BRIEF => Please return the lines, both ends included, that run from the one containing "(179, 243) = (291, 342): orange" to the last line of the data below, exactly and alone.

*** PROVIDED DATA ***

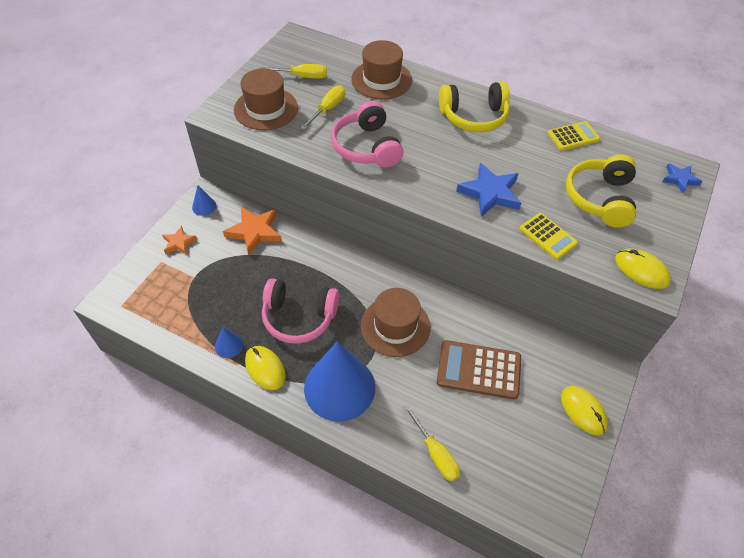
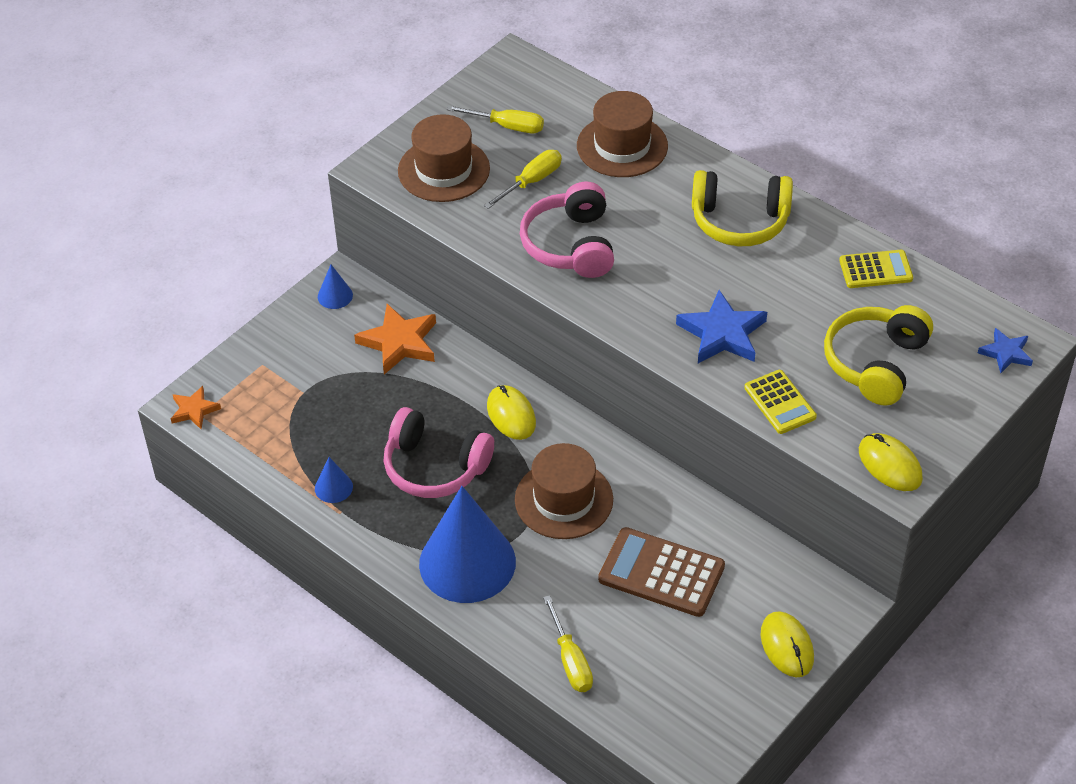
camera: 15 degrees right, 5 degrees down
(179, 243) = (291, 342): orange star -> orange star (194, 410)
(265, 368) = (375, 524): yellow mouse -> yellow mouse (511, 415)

*** End of PROVIDED DATA ***

REPLY TO THE EXERCISE =>
(179, 243) = (291, 342): orange star -> orange star (194, 410)
(265, 368) = (375, 524): yellow mouse -> yellow mouse (511, 415)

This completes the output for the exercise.